#### Task to complete
In the records below, find the line holding "D4: schottky (A" and the line holding "C3: none -> 100nF (+9V, GND)". Set down both, with every line between them, exactly.
=== Begin Enclosure ===
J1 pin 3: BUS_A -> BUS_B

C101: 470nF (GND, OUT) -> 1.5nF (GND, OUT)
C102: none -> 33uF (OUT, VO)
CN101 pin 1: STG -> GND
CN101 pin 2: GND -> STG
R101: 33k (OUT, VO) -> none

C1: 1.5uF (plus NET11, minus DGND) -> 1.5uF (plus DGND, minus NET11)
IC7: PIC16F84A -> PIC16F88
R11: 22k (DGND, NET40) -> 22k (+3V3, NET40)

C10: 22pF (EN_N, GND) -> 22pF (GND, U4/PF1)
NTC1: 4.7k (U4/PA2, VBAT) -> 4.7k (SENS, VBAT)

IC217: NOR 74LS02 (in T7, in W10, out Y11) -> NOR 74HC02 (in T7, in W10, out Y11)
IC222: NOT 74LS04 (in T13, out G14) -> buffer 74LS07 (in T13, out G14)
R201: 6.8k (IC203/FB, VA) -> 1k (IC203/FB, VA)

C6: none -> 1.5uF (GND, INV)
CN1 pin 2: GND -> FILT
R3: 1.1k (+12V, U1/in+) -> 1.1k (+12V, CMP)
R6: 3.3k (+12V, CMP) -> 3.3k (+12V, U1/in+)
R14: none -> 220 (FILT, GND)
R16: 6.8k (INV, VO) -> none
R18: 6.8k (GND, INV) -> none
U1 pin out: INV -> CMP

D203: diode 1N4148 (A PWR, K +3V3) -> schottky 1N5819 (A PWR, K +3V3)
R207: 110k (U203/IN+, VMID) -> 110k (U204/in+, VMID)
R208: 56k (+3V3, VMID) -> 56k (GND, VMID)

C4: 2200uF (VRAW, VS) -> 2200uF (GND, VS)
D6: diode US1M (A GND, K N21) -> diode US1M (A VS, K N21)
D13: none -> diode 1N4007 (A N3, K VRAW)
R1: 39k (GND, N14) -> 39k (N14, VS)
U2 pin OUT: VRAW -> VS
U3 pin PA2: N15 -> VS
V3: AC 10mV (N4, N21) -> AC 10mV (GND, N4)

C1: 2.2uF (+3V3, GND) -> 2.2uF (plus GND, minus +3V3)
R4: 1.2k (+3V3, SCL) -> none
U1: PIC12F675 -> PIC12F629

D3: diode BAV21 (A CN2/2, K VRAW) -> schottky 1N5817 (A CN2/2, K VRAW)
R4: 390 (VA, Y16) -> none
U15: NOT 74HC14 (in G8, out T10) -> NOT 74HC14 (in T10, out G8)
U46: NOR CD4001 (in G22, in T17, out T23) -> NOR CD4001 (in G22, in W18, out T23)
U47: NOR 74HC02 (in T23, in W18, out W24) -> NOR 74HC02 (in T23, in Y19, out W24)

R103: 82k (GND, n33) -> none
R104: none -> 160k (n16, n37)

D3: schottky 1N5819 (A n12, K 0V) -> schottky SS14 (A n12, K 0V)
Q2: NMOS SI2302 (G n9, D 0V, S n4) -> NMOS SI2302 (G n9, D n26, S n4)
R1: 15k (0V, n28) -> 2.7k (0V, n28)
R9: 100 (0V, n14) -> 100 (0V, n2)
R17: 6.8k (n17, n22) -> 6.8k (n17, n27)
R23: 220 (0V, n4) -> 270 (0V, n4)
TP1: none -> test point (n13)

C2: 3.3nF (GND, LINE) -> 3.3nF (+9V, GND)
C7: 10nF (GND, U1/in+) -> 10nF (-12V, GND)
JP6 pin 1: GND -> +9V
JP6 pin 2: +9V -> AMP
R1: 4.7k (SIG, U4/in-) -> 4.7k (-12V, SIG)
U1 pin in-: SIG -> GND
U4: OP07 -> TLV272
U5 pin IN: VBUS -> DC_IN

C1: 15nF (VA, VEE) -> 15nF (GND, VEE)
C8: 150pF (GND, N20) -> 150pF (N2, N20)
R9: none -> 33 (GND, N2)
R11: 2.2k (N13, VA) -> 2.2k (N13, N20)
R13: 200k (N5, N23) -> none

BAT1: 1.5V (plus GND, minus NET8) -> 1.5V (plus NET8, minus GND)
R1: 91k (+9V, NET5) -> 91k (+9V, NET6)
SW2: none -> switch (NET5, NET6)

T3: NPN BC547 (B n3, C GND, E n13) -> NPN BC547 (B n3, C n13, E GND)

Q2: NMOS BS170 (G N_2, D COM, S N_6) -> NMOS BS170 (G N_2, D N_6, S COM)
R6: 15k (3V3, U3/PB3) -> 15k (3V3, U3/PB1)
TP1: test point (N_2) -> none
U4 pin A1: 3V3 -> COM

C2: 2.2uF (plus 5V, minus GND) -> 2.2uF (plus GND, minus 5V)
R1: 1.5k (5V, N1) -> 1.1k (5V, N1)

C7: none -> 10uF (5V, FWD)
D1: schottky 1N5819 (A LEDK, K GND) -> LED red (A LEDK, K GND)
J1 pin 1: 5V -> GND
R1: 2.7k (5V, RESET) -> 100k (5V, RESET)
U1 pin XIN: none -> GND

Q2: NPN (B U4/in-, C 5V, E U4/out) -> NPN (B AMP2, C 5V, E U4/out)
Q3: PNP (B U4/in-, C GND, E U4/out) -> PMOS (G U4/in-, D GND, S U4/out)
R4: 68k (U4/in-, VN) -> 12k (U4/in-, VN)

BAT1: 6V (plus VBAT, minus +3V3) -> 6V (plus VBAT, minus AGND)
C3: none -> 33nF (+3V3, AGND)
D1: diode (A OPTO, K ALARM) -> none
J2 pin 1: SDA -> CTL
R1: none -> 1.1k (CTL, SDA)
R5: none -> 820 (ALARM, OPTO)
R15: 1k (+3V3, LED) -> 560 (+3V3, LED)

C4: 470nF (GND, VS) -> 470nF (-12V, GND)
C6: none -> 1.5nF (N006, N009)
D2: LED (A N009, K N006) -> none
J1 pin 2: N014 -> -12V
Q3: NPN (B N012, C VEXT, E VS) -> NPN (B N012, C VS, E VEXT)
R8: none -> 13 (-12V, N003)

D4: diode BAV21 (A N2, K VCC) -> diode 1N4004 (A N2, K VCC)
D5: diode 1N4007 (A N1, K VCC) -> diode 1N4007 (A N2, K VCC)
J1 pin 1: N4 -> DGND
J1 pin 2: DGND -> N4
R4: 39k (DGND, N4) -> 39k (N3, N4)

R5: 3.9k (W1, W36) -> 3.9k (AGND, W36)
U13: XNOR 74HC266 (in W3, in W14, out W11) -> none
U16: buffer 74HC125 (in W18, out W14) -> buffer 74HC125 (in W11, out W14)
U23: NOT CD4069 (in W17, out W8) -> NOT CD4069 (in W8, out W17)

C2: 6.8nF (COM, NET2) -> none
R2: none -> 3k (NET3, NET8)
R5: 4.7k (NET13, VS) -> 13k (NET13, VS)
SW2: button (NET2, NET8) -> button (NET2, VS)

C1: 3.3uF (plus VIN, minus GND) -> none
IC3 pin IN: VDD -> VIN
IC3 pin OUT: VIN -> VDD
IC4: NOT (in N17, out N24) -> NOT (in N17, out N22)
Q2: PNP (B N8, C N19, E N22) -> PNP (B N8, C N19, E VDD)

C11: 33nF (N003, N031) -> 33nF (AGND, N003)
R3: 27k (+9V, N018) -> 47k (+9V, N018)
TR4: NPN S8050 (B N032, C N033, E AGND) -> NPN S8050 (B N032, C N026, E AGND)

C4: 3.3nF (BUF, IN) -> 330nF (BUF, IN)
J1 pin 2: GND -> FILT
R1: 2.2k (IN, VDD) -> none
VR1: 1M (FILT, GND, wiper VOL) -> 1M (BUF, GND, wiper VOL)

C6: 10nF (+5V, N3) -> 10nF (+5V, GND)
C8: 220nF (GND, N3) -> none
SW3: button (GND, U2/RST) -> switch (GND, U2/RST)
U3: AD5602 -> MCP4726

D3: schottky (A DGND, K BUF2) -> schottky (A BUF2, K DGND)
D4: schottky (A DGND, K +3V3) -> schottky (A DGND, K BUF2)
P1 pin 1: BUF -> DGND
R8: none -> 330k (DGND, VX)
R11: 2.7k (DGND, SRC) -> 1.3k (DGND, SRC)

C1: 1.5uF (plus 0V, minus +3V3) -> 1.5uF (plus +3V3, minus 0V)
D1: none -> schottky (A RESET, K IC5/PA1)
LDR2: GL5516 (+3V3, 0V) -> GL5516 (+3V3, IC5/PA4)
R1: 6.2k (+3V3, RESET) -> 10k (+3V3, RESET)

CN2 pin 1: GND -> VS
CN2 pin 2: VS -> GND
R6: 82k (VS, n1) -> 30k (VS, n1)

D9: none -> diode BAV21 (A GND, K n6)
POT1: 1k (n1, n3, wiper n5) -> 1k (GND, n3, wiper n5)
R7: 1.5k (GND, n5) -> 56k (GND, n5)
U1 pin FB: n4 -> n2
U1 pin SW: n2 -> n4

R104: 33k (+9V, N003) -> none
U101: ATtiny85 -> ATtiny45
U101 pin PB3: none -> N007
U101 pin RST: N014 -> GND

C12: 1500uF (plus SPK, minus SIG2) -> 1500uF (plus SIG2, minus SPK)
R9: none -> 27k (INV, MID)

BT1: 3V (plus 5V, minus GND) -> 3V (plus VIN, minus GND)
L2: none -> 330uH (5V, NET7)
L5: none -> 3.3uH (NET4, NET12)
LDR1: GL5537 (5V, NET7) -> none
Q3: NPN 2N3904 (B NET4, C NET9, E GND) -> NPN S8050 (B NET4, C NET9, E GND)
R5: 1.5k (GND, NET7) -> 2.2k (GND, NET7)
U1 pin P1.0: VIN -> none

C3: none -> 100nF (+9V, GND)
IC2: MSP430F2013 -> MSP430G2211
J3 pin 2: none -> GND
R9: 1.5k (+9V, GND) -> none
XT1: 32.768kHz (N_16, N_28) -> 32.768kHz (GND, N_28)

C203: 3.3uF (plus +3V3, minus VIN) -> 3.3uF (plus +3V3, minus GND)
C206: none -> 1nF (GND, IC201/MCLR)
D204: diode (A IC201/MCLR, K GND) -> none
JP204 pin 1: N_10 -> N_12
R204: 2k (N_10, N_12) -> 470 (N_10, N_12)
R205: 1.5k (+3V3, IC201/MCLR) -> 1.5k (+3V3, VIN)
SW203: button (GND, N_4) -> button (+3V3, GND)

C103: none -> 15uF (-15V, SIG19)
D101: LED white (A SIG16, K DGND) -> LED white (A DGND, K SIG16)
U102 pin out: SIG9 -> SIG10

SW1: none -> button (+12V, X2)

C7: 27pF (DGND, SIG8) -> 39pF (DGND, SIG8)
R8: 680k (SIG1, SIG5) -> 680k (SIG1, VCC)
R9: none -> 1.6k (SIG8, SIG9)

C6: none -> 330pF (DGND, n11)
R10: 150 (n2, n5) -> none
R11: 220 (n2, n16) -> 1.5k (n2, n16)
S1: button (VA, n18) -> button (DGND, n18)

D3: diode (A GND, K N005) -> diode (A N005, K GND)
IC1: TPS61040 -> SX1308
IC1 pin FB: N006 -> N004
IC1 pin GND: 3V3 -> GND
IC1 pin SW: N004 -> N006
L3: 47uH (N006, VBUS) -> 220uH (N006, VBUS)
=== End Enclosure ===
#### Finished exercise
D4: schottky (A DGND, K +3V3) -> schottky (A DGND, K BUF2)
P1 pin 1: BUF -> DGND
R8: none -> 330k (DGND, VX)
R11: 2.7k (DGND, SRC) -> 1.3k (DGND, SRC)

C1: 1.5uF (plus 0V, minus +3V3) -> 1.5uF (plus +3V3, minus 0V)
D1: none -> schottky (A RESET, K IC5/PA1)
LDR2: GL5516 (+3V3, 0V) -> GL5516 (+3V3, IC5/PA4)
R1: 6.2k (+3V3, RESET) -> 10k (+3V3, RESET)

CN2 pin 1: GND -> VS
CN2 pin 2: VS -> GND
R6: 82k (VS, n1) -> 30k (VS, n1)

D9: none -> diode BAV21 (A GND, K n6)
POT1: 1k (n1, n3, wiper n5) -> 1k (GND, n3, wiper n5)
R7: 1.5k (GND, n5) -> 56k (GND, n5)
U1 pin FB: n4 -> n2
U1 pin SW: n2 -> n4

R104: 33k (+9V, N003) -> none
U101: ATtiny85 -> ATtiny45
U101 pin PB3: none -> N007
U101 pin RST: N014 -> GND

C12: 1500uF (plus SPK, minus SIG2) -> 1500uF (plus SIG2, minus SPK)
R9: none -> 27k (INV, MID)

BT1: 3V (plus 5V, minus GND) -> 3V (plus VIN, minus GND)
L2: none -> 330uH (5V, NET7)
L5: none -> 3.3uH (NET4, NET12)
LDR1: GL5537 (5V, NET7) -> none
Q3: NPN 2N3904 (B NET4, C NET9, E GND) -> NPN S8050 (B NET4, C NET9, E GND)
R5: 1.5k (GND, NET7) -> 2.2k (GND, NET7)
U1 pin P1.0: VIN -> none

C3: none -> 100nF (+9V, GND)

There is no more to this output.